======== Extracted data
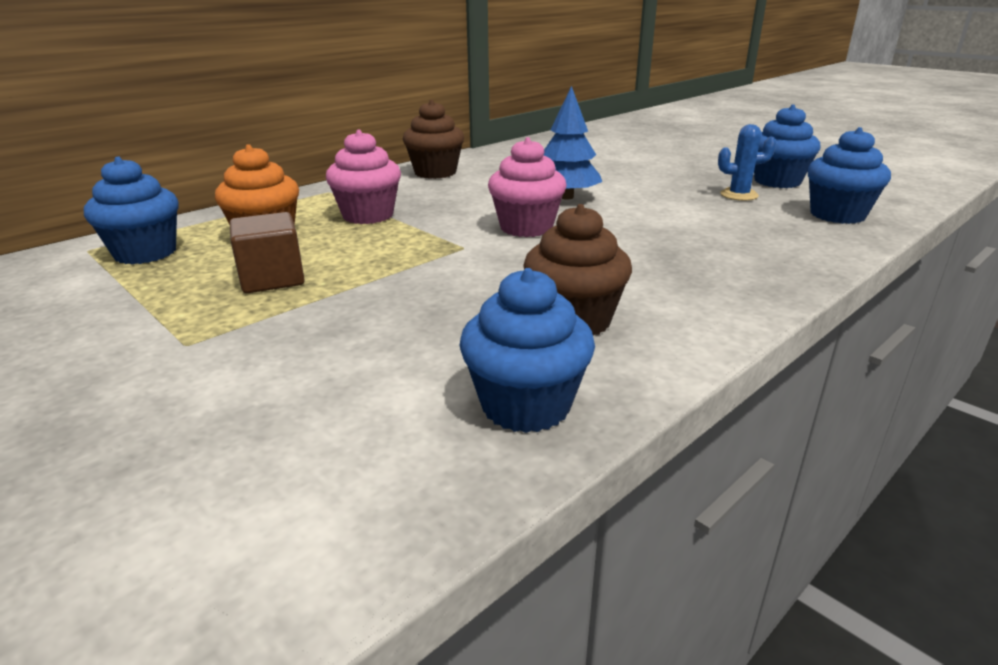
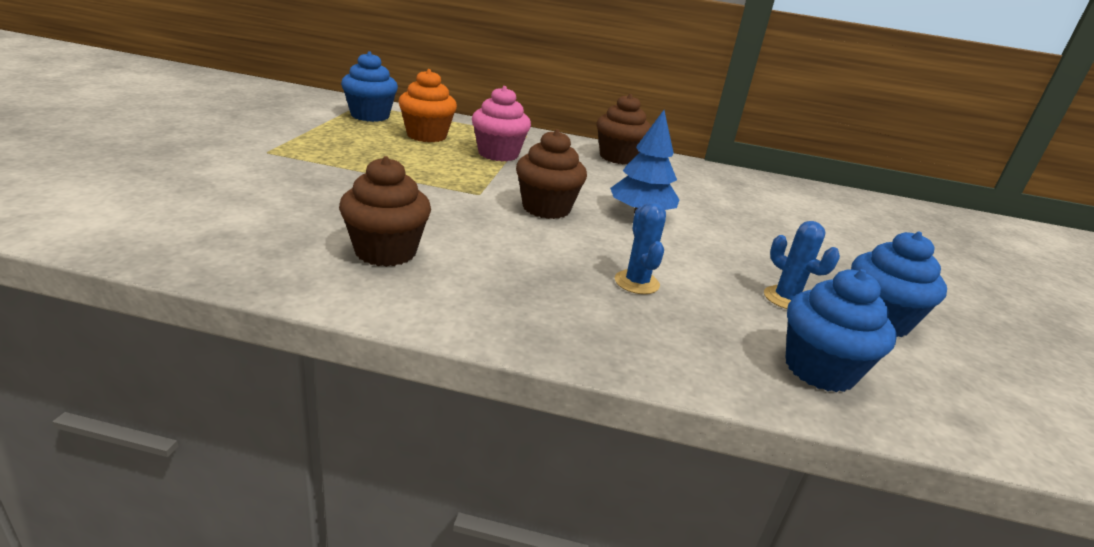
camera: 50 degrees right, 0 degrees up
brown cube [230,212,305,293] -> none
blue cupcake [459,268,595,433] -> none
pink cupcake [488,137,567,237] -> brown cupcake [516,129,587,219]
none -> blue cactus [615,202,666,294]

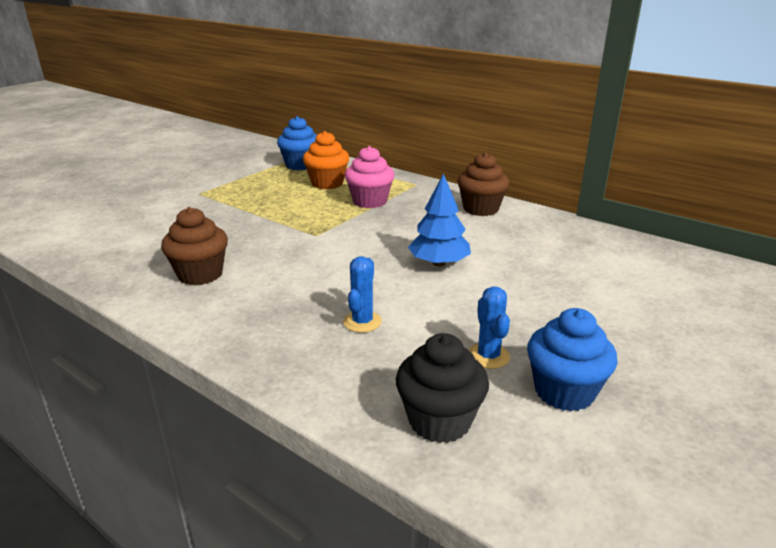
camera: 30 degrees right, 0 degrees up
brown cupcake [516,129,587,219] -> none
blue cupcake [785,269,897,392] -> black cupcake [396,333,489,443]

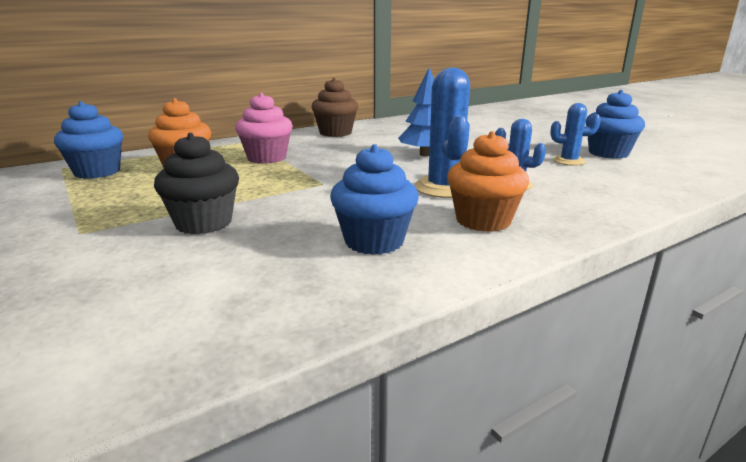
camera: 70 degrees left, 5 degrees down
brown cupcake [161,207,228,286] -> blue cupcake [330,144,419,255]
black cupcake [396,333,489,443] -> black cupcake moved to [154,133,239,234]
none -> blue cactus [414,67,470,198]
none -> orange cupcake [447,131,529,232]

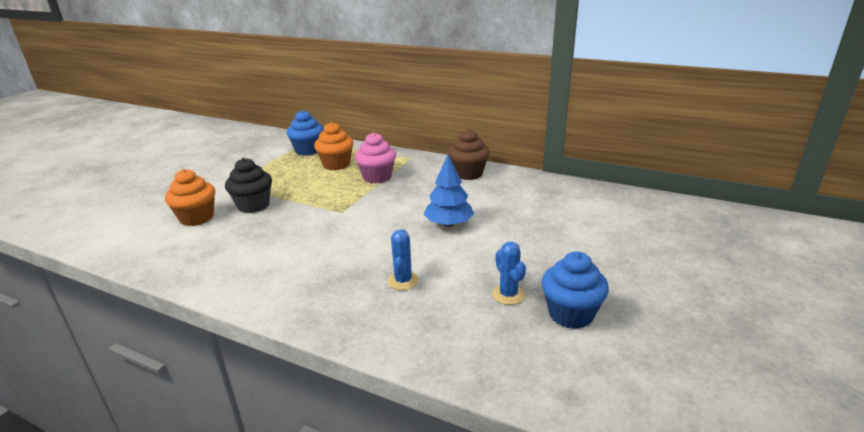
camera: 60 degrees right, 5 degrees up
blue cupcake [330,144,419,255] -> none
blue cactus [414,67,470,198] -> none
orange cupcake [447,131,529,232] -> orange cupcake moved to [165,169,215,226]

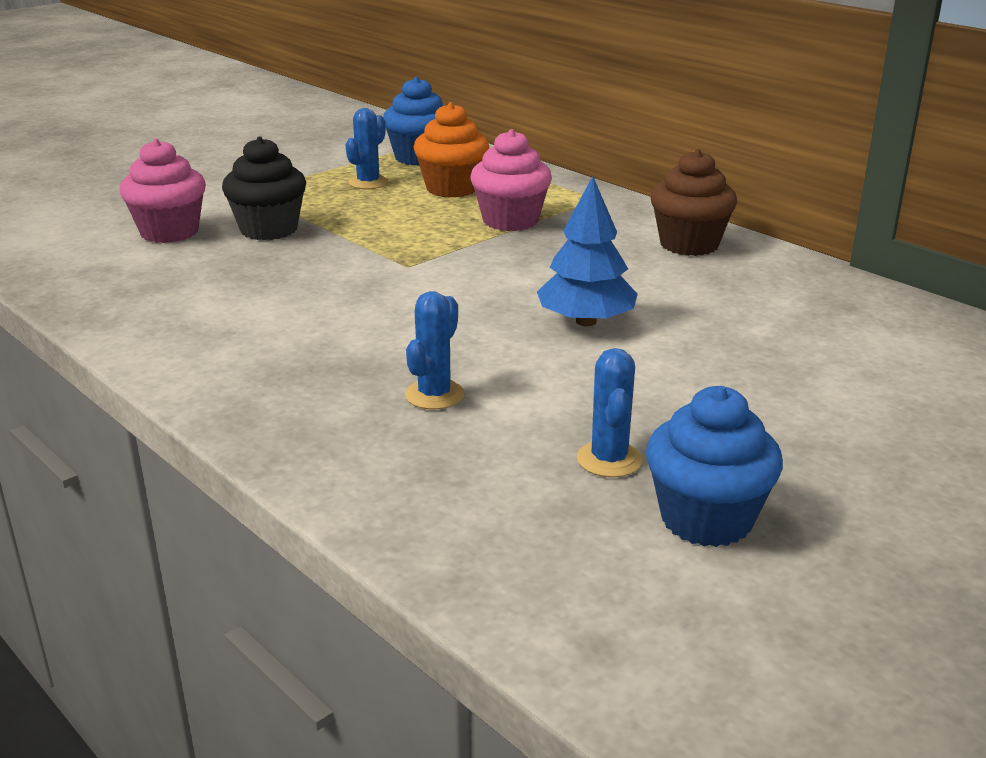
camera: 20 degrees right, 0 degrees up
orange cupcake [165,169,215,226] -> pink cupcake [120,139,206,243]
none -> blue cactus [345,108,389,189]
================
- **Problem to work on**
Repeat exactly the lines above, from the line containing "blue cactus [414,67,470,198] -> none" through the last line of the records, inclusive; omit any pictures.

- **Output for this exercise**
blue cactus [414,67,470,198] -> none
orange cupcake [447,131,529,232] -> orange cupcake moved to [165,169,215,226]

camera: 20 degrees right, 0 degrees up
orange cupcake [165,169,215,226] -> pink cupcake [120,139,206,243]
none -> blue cactus [345,108,389,189]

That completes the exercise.